Data records:

▬▬▬▬▬▬

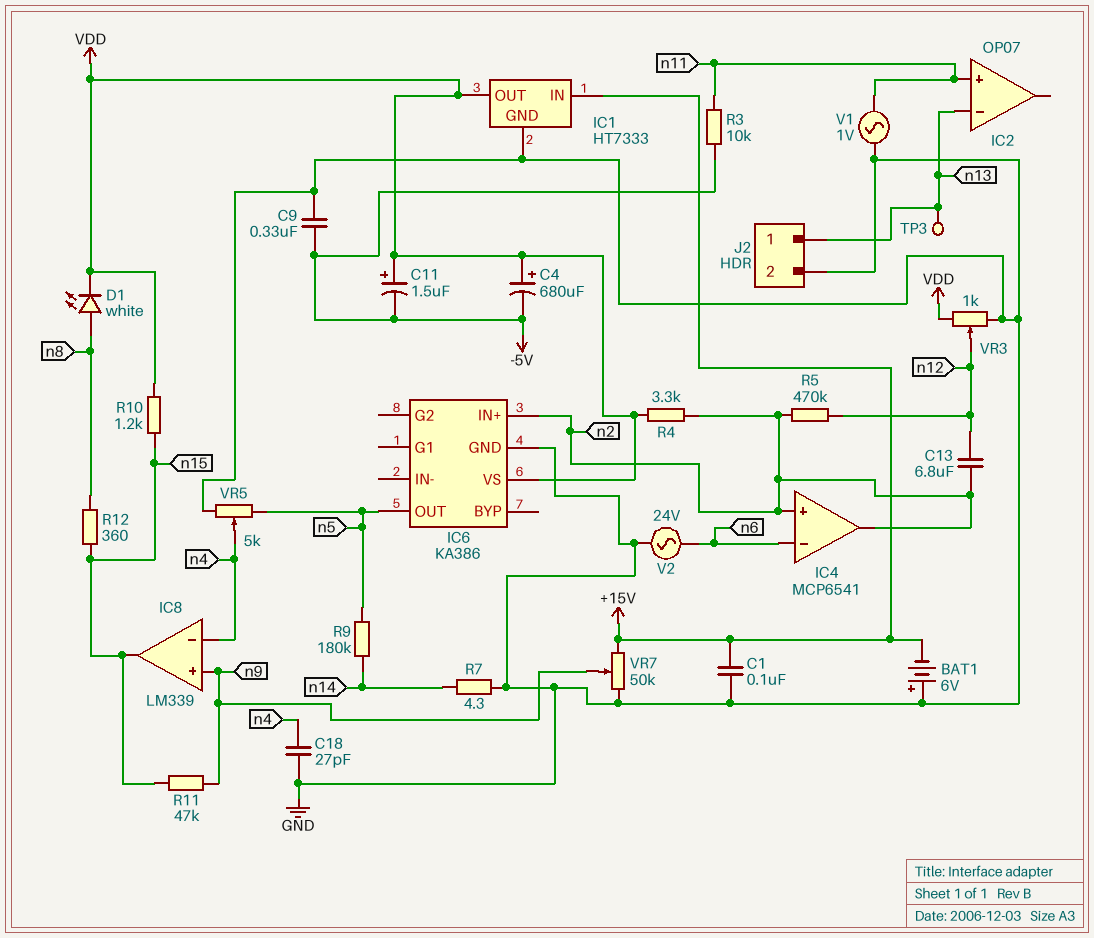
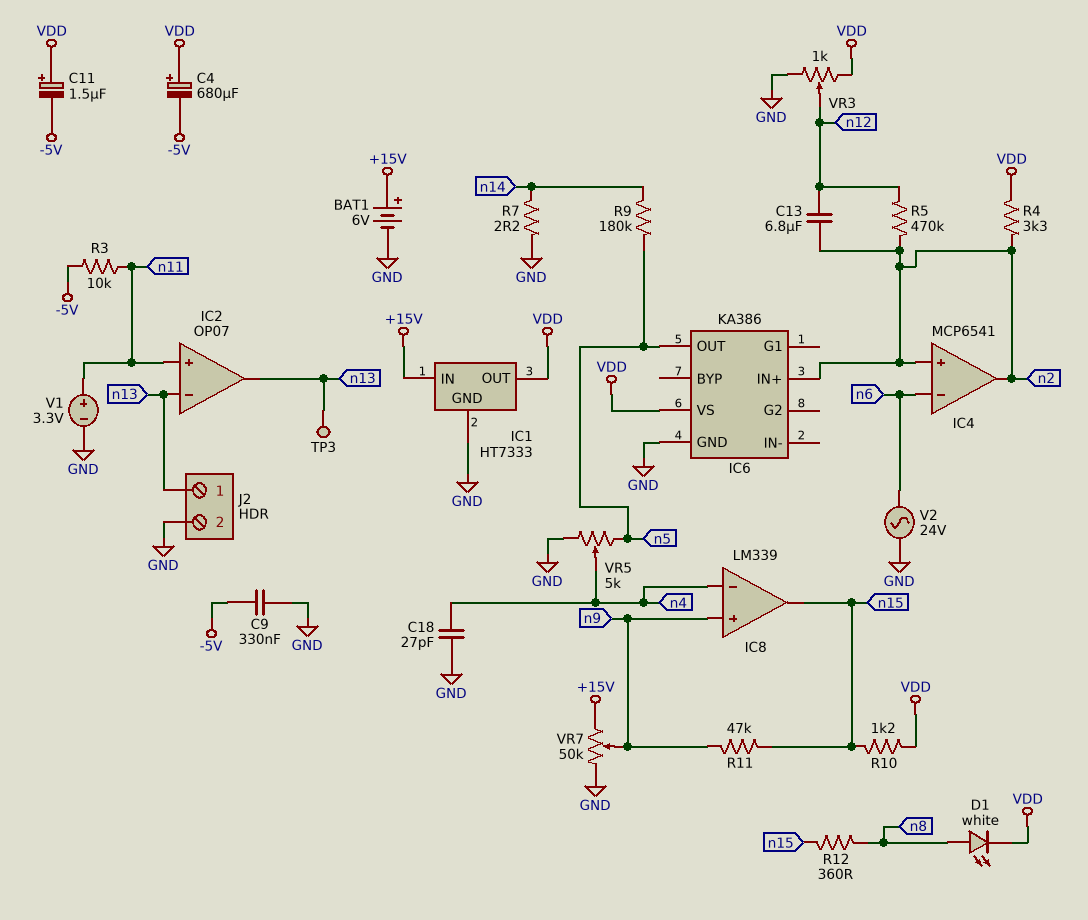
BAT1: 6V (plus GND, minus +15V) -> 6V (plus +15V, minus GND)
C1: 100nF (+15V, GND) -> none
IC2 pin out: none -> n13
R7: 4.3 (GND, n14) -> 2.2 (GND, n14)
V1: AC 1V (GND, n11) -> 3.3V (plus n11, minus GND)

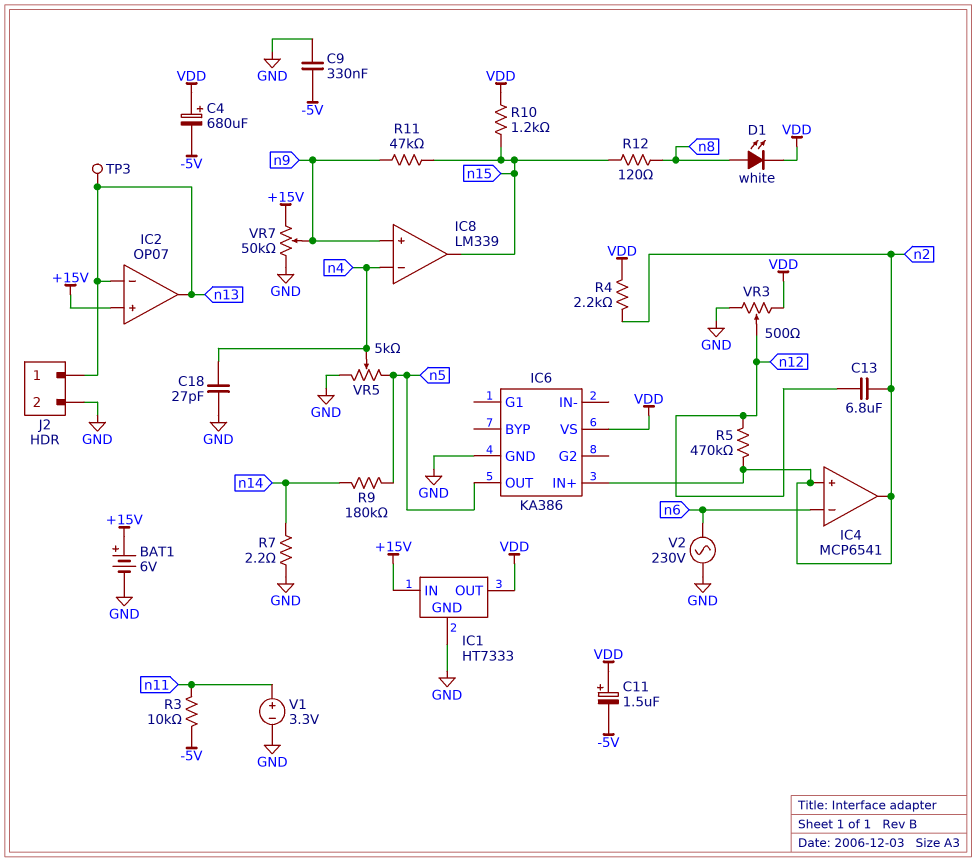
IC2 pin in+: n11 -> +15V
R4: 3.3k (VDD, n2) -> 2.2k (VDD, n2)
R12: 360 (n8, n15) -> 120 (n8, n15)
V2: AC 24V (GND, n6) -> AC 230V (GND, n6)
VR3: 1k (GND, VDD, wiper n12) -> 500 (GND, VDD, wiper n12)

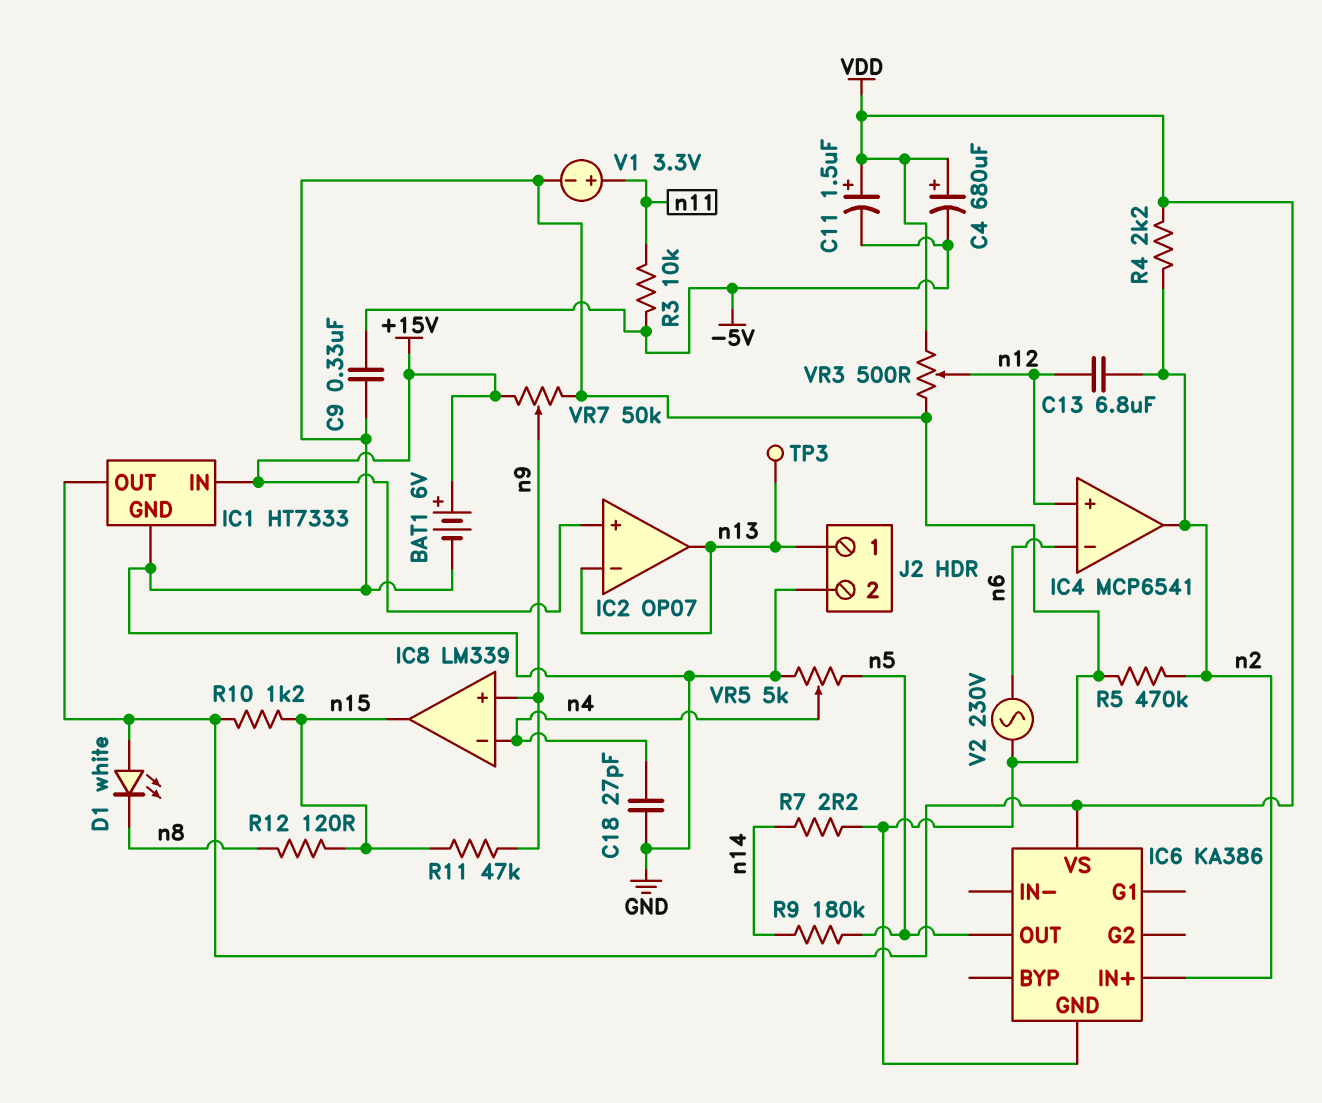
D1: LED white (A n8, K VDD) -> LED white (A VDD, K n8)
IC4 pin in+: n2 -> n12
R5: 470k (n2, n12) -> 470k (GND, n2)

▬▬▬▬▬▬

Return, exactly as they stand, the lines above from the one with "R7: 4.3 (GND, n14) -> 2.2 (GND, n14)" to the one with "V2: AC 24V (GND, n6) -> AC 230V (GND, n6)", omitting any pictures among them.

Result of this task:
R7: 4.3 (GND, n14) -> 2.2 (GND, n14)
V1: AC 1V (GND, n11) -> 3.3V (plus n11, minus GND)

IC2 pin in+: n11 -> +15V
R4: 3.3k (VDD, n2) -> 2.2k (VDD, n2)
R12: 360 (n8, n15) -> 120 (n8, n15)
V2: AC 24V (GND, n6) -> AC 230V (GND, n6)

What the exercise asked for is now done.